*WHAT YOU WILL DO*: Could you return every record below word for word, leaving out the pictures?

[Pixel coordinate object listings]
╭──

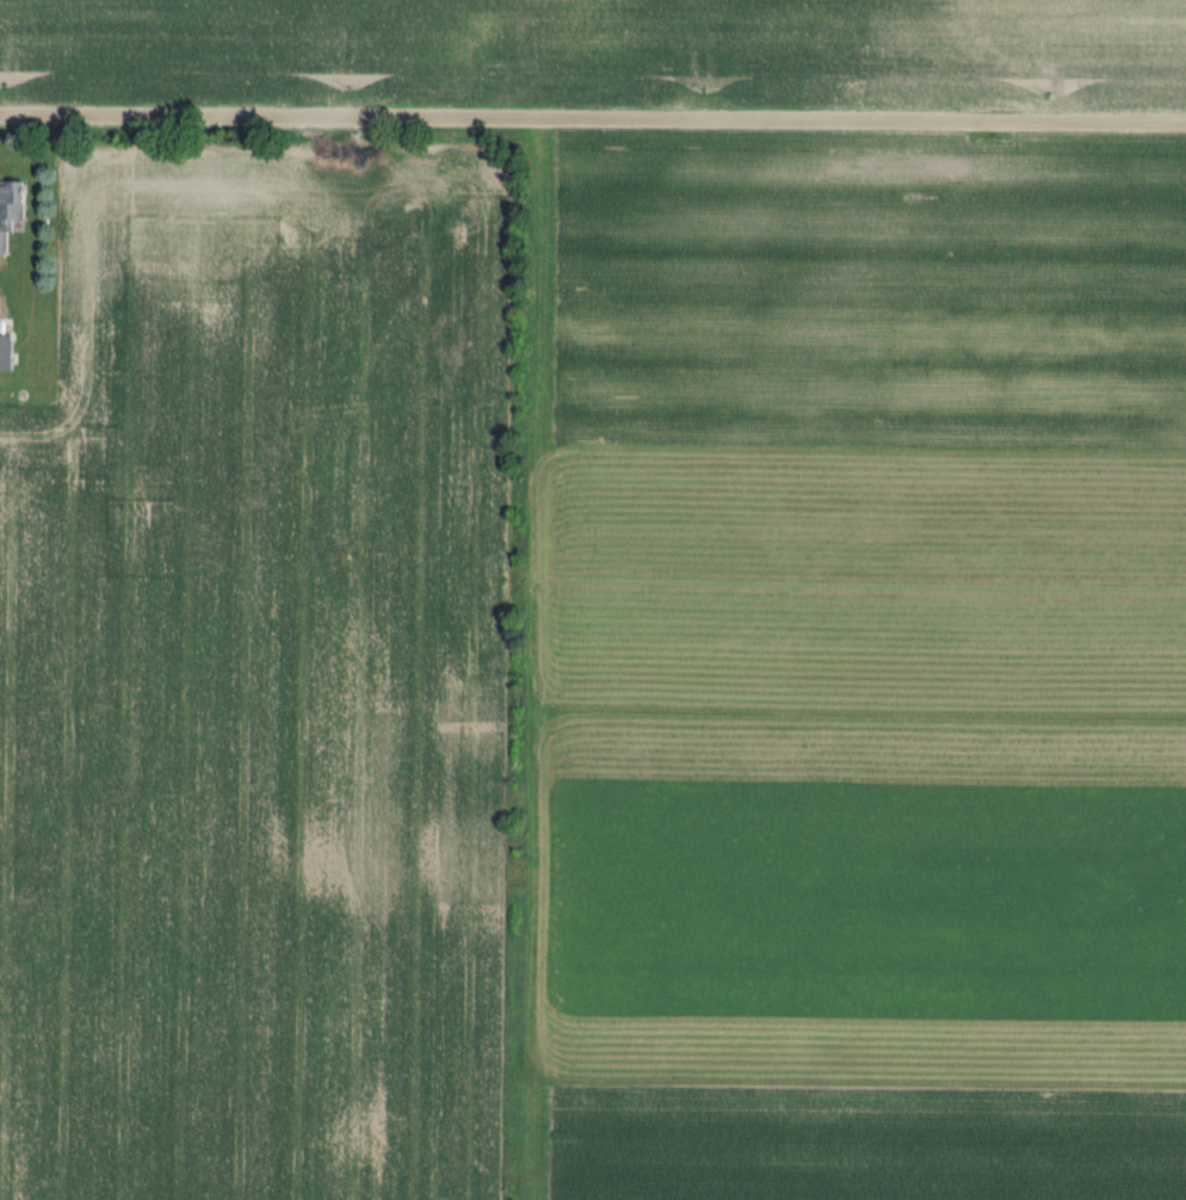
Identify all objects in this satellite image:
road: (592, 119)
building: (11, 210)
building: (7, 351)

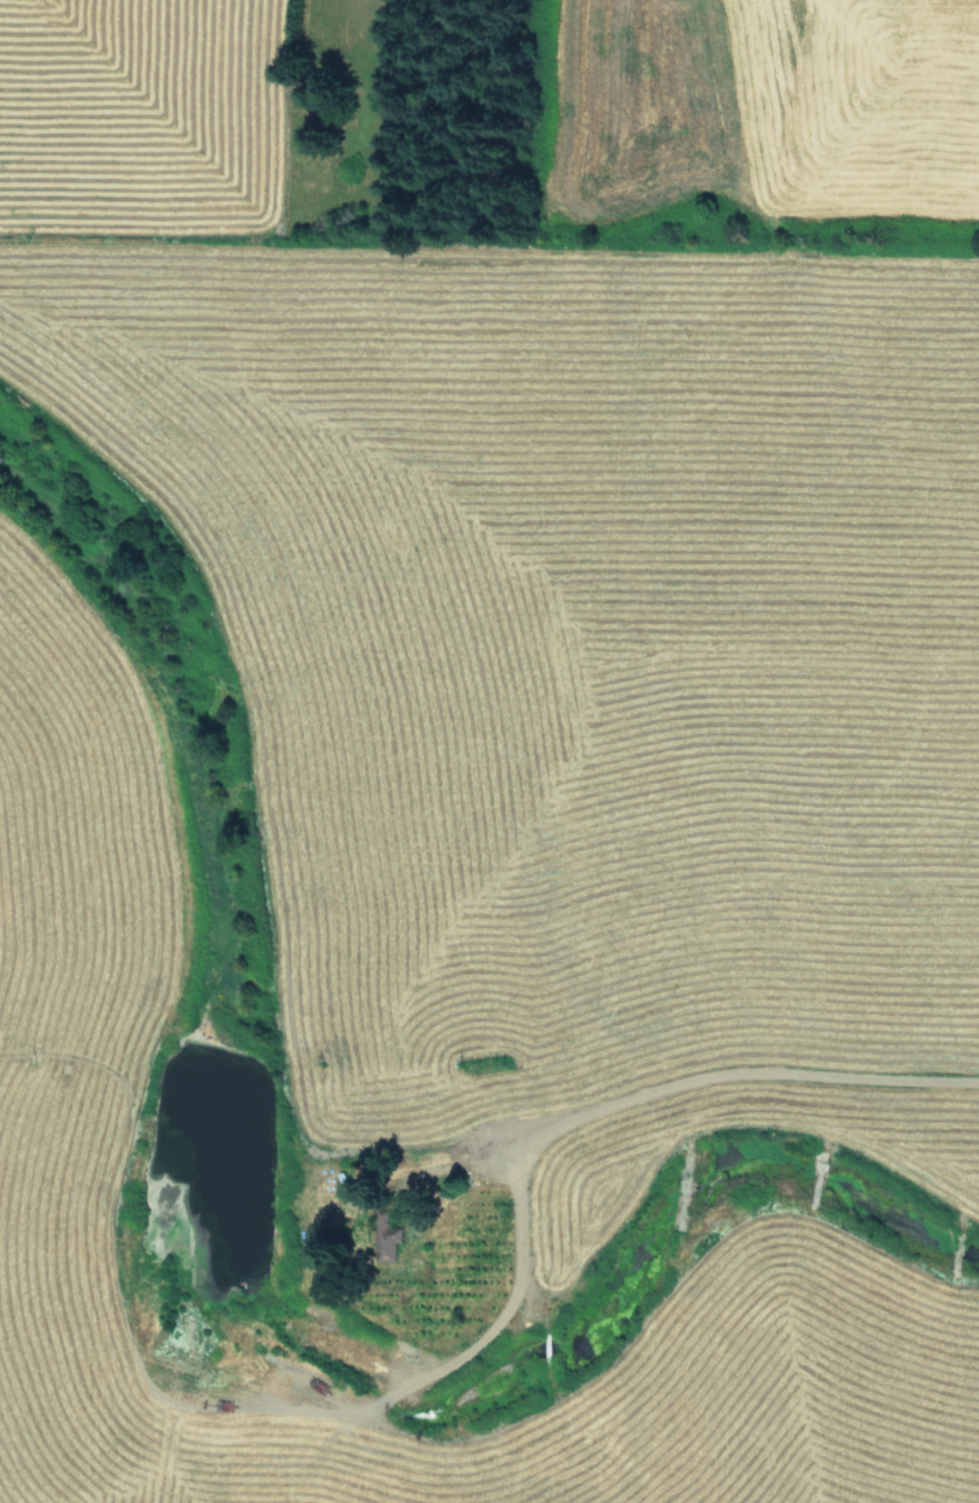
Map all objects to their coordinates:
crop: (489, 751)
road: (484, 1225)
building: (385, 1242)

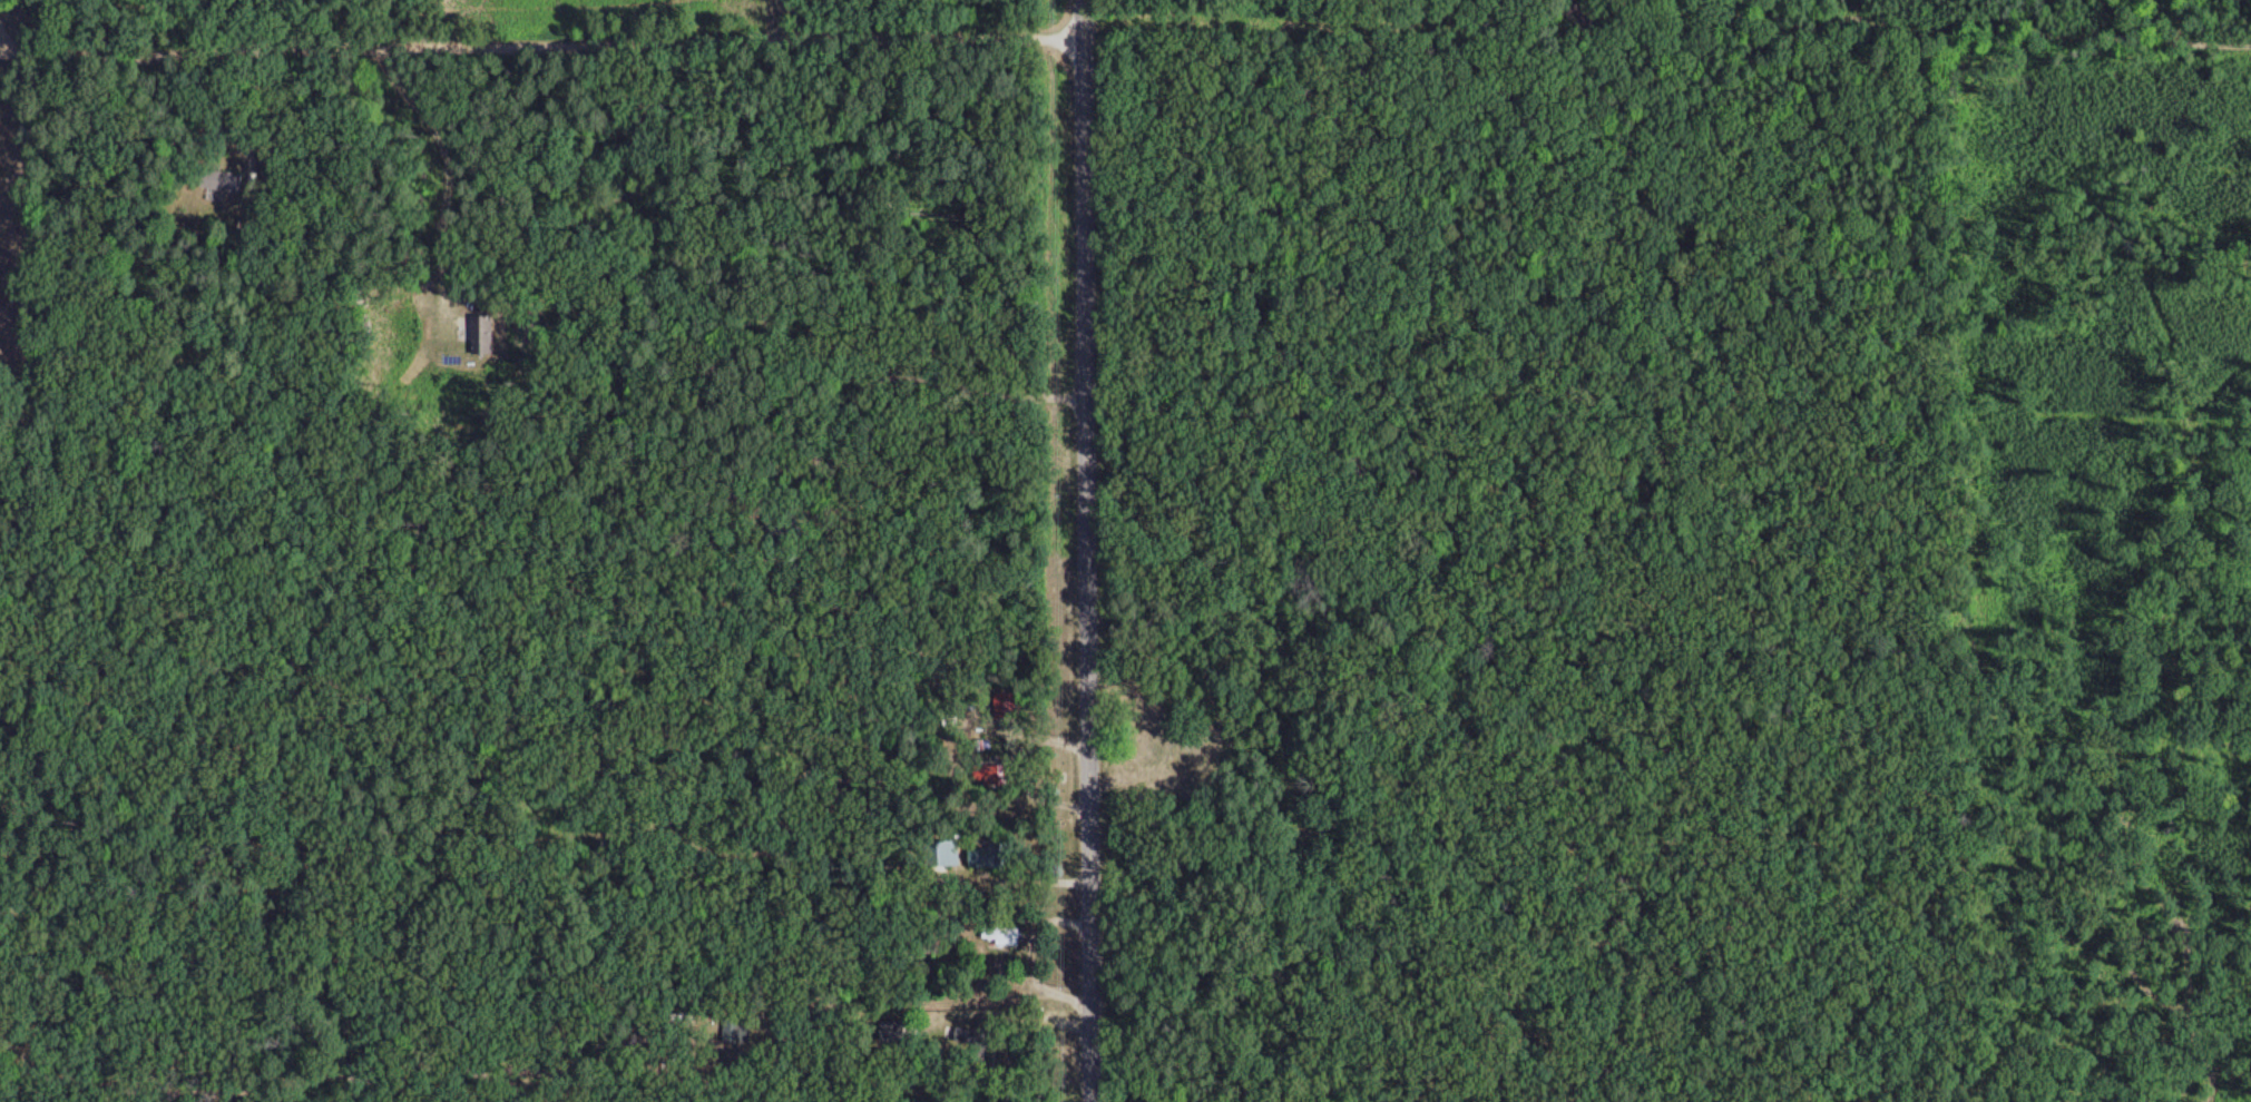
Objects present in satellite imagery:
road: (1725, 13)
building: (1583, 20)
road: (775, 22)
road: (1087, 22)
road: (2047, 24)
road: (544, 44)
road: (1088, 573)
building: (999, 935)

╰──

*FINISHED EXERCISE*:
Identify all objects in this satellite image:
road: (592, 119)
building: (11, 210)
building: (7, 351)

Map all objects to their coordinates:
crop: (489, 751)
road: (484, 1225)
building: (385, 1242)

Objects present in satellite imagery:
road: (1725, 13)
building: (1583, 20)
road: (775, 22)
road: (1087, 22)
road: (2047, 24)
road: (544, 44)
road: (1088, 573)
building: (999, 935)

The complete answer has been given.